WORK TO COMPLETE:
Output only the line that contains "PIR1 pin VCC: VIN -> GND" and the lines after it, all verbatim, through the last one below.

+ + + +

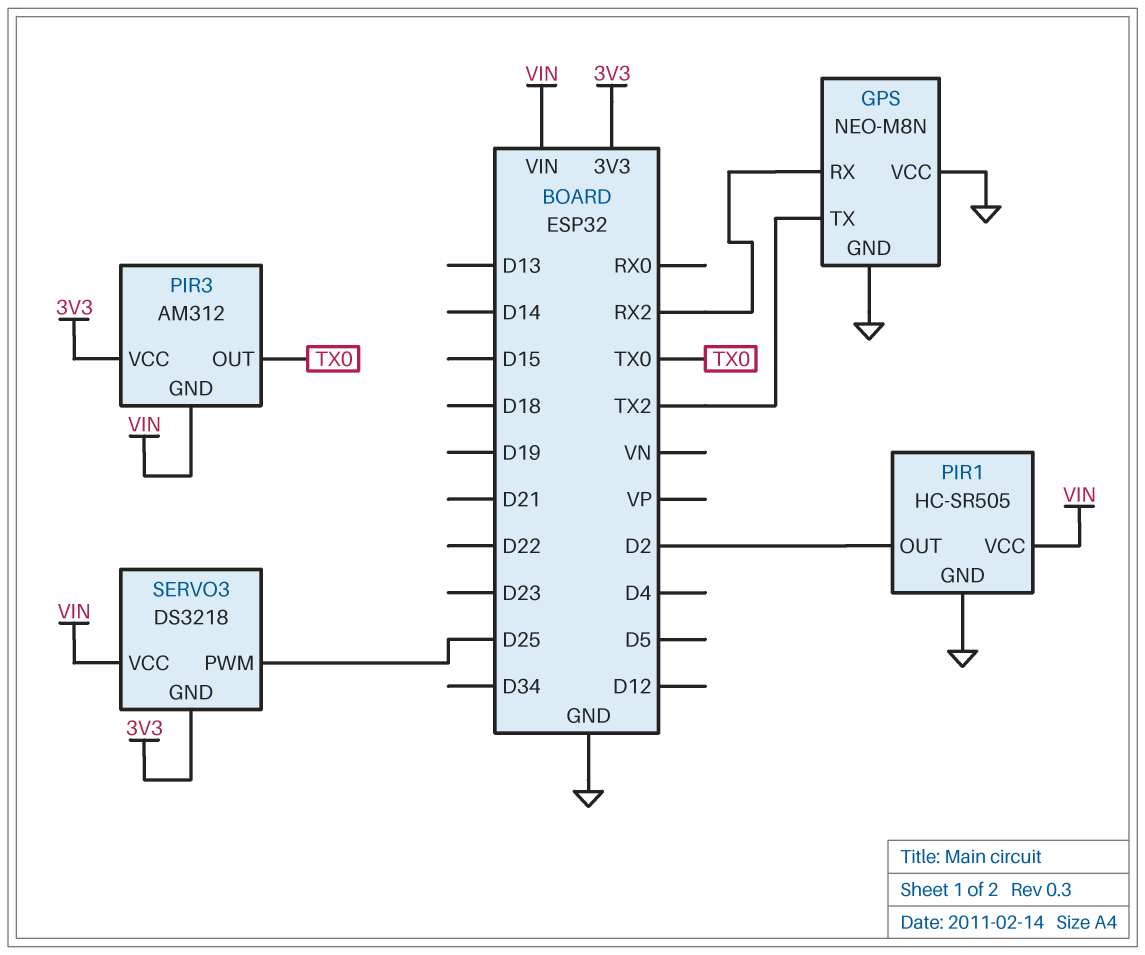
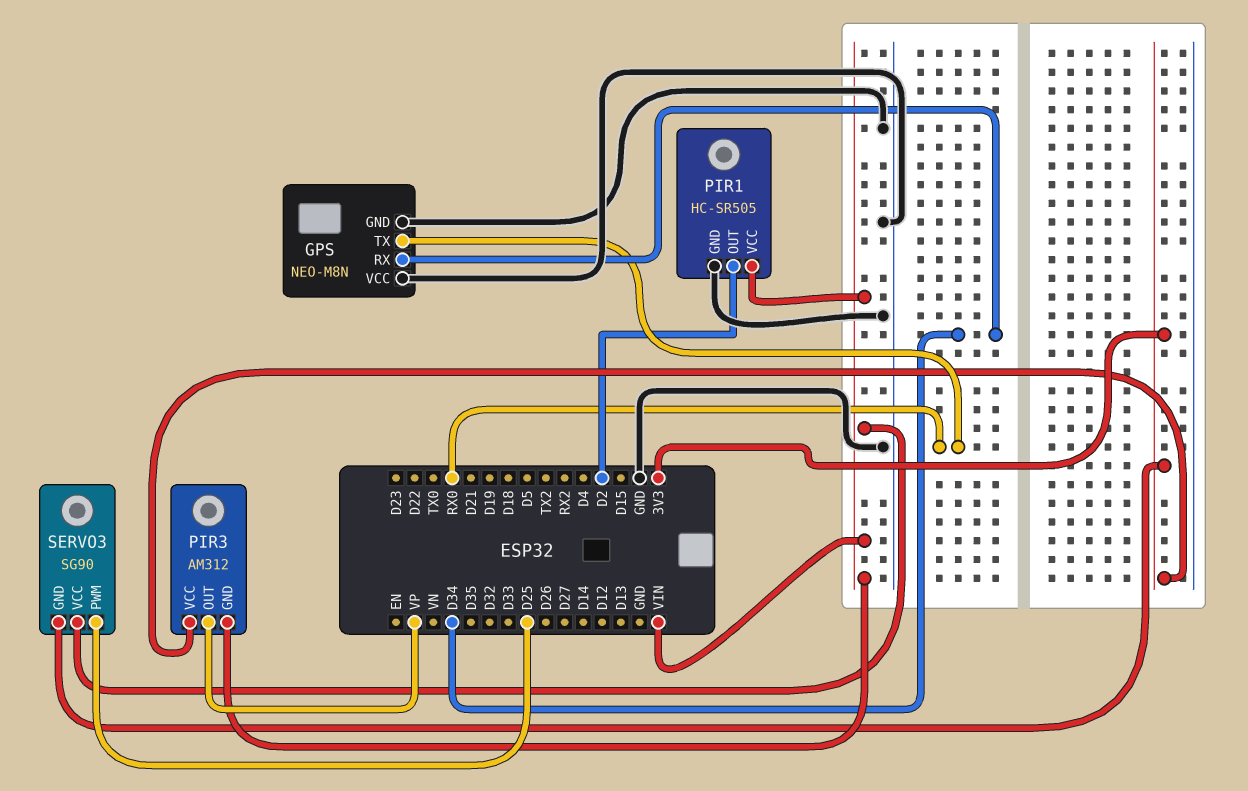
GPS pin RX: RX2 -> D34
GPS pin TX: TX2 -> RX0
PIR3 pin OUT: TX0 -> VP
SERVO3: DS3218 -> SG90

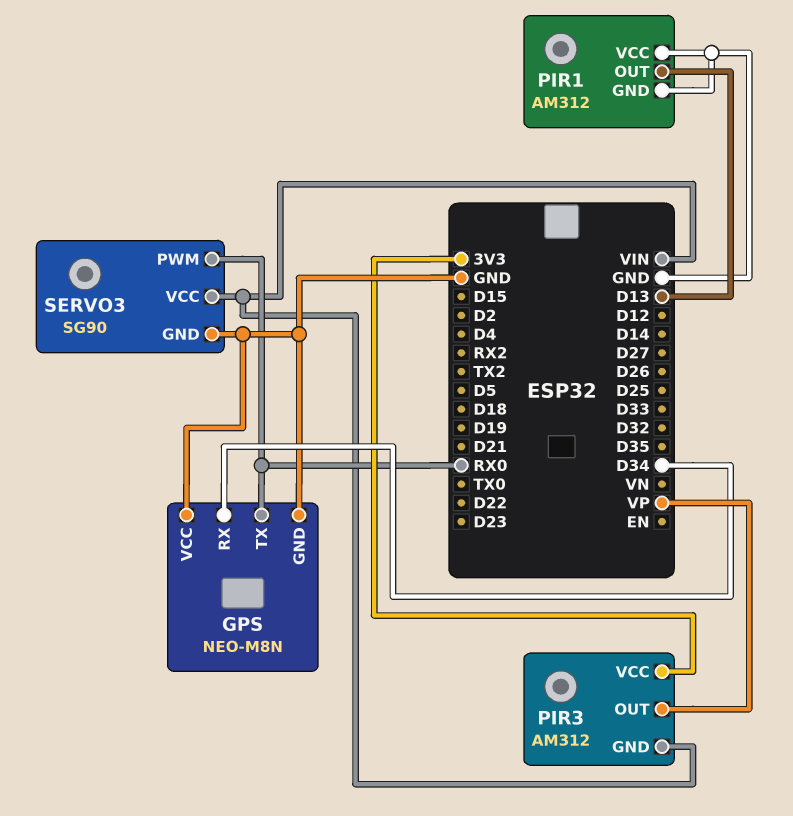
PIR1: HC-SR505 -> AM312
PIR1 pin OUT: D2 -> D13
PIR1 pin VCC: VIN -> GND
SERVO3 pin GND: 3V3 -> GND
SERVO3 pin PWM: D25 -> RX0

+ + + +

OUTPUT FOR THIS EXERCISE:
PIR1 pin VCC: VIN -> GND
SERVO3 pin GND: 3V3 -> GND
SERVO3 pin PWM: D25 -> RX0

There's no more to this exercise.